Your task :: Using the records that follow, reproduce exactly the lines starting at the line containing "none -> drzewko (fioletowy) [615 215 670 293]" and ending at the line containing "samochód (brązowy) [321". Include both end lines and no pictures.

Data supplied ::
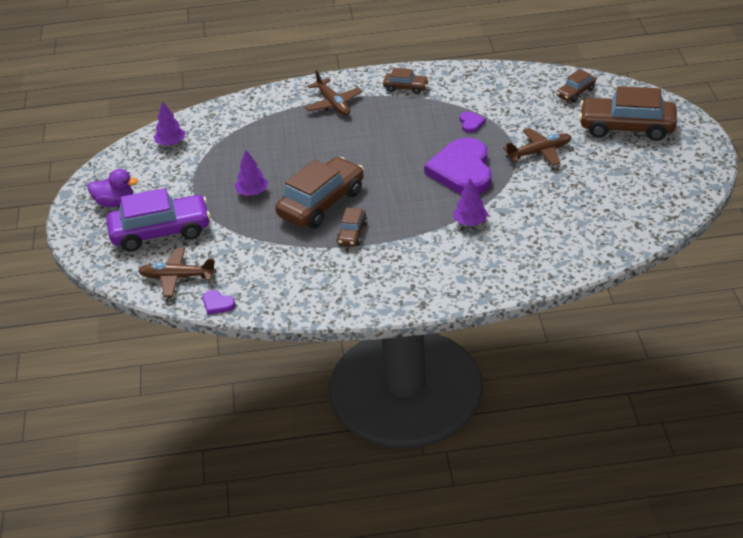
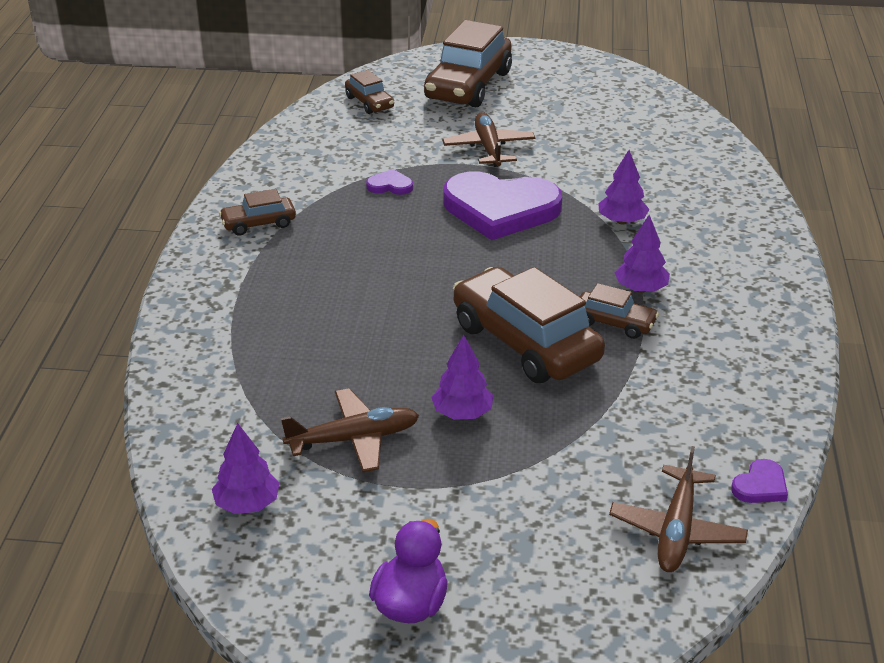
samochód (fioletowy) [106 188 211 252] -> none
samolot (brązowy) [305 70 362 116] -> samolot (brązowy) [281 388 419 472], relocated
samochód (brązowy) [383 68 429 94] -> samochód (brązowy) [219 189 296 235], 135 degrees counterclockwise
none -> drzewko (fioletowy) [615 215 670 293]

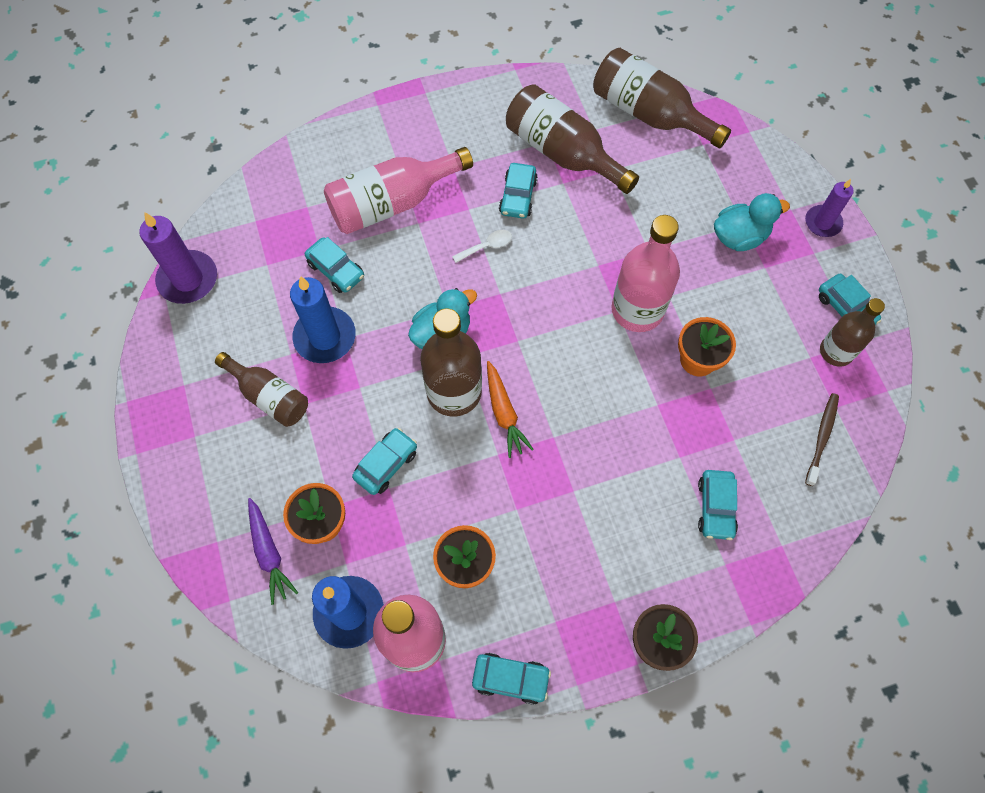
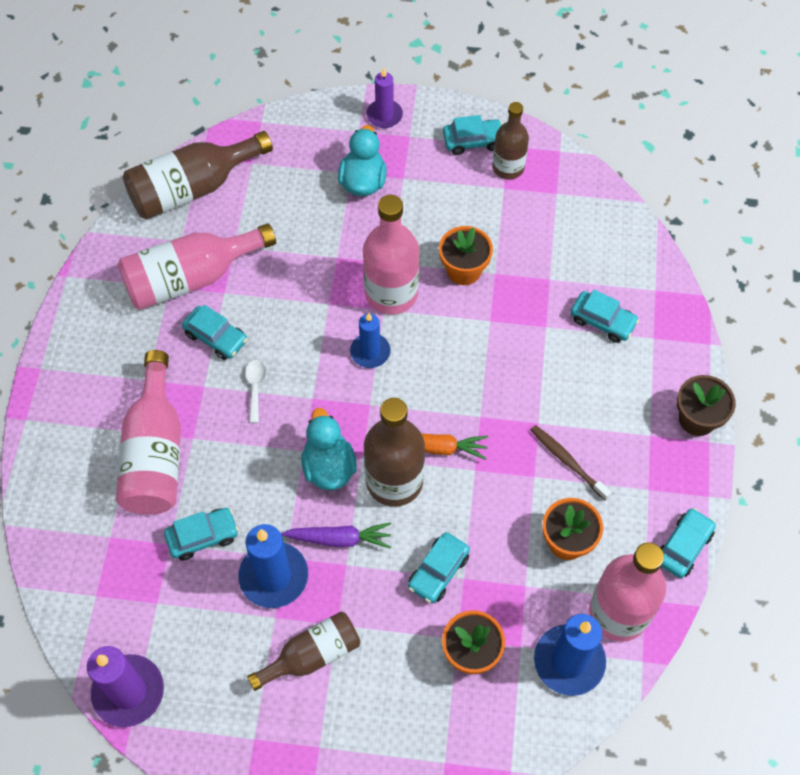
marchewka (fioletowy) [248 498 298 605] -> marchewka (fioletowy) [281 522 391 548], relocated
samochód (turkusowy) [352 428 417 495] -> samochód (turkusowy) [408 532 470 603], 120 degrees counterclockwise
butelka (brązowy) [506 84 639 194] -> butelka (różowy) [118 223 276 310]
szczoteczka do zębów (brązowy) [805 393 839 486] -> szczoteczka do zębów (brązowy) [531 425 612 500], relocated
none -> świeca (niebieski) [350 313 390 368]

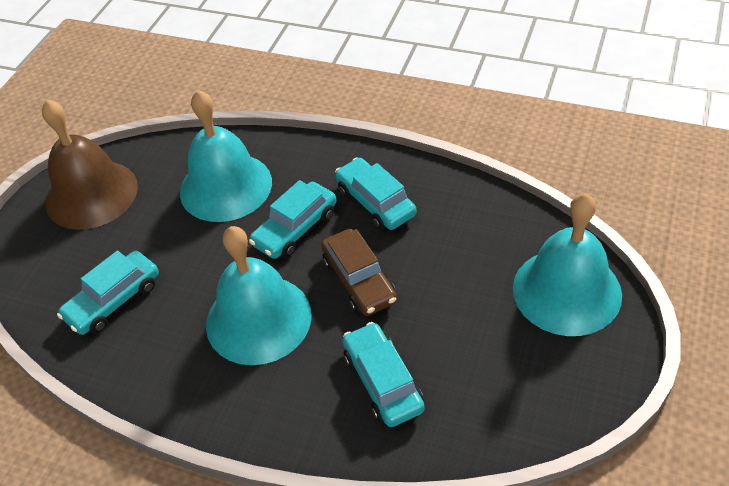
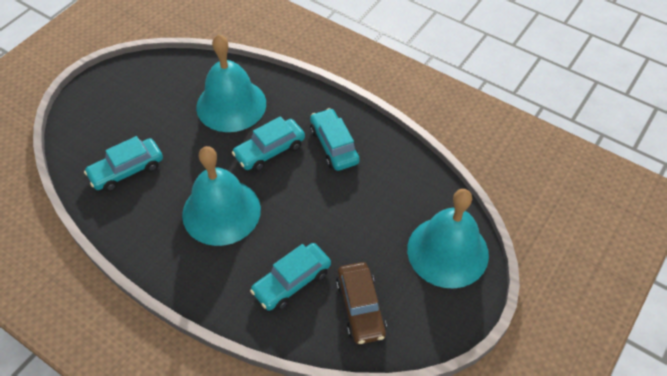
dzwonek (brązowy) [42 100 138 230] -> none
samochód (brązowy) [321 229 397 316] -> samochód (brązowy) [336 262 387 344], relocated
samochód (turkusowy) [343 322 425 427] -> samochód (turkusowy) [250 243 331 311], 120 degrees counterclockwise

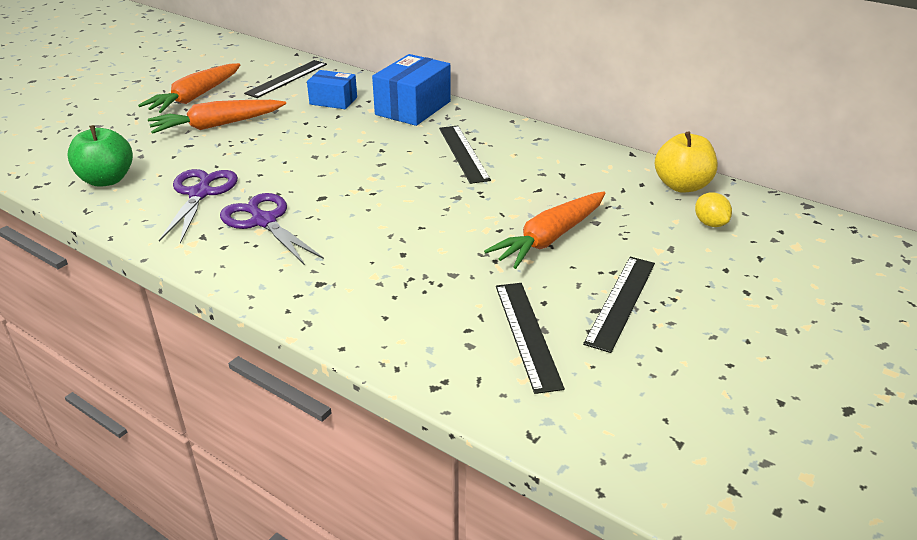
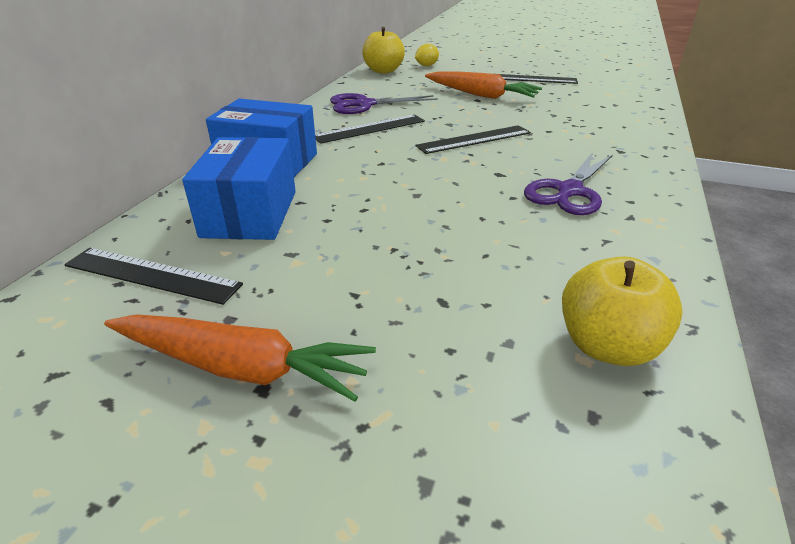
jabłko (zielony) [67 125 133 187] -> jabłko (żółty) [562 257 683 366]
marchewka (pomarańczowy) [148 100 286 134] -> none
nożyczki (fioletowy) [159 169 238 244] -> nożyczki (fioletowy) [330 93 438 114], relocated
pudełko (niebieski) [307 70 357 109] -> pudełko (niebieski) [182 137 296 240], x1.63
linijka (czarny) [496 283 565 394] -> linijka (czarny) [415 125 531 154], relocated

Answer space ::
none -> drzewko (fioletowy) [615 215 670 293]

marchewka (fioletowy) [248 498 298 605] -> marchewka (fioletowy) [281 522 391 548], relocated
samochód (turkusowy) [352 428 417 495] -> samochód (turkusowy) [408 532 470 603], 120 degrees counterclockwise
butelka (brązowy) [506 84 639 194] -> butelka (różowy) [118 223 276 310]
szczoteczka do zębów (brązowy) [805 393 839 486] -> szczoteczka do zębów (brązowy) [531 425 612 500], relocated
none -> świeca (niebieski) [350 313 390 368]

dzwonek (brązowy) [42 100 138 230] -> none
samochód (brązowy) [321 229 397 316] -> samochód (brązowy) [336 262 387 344], relocated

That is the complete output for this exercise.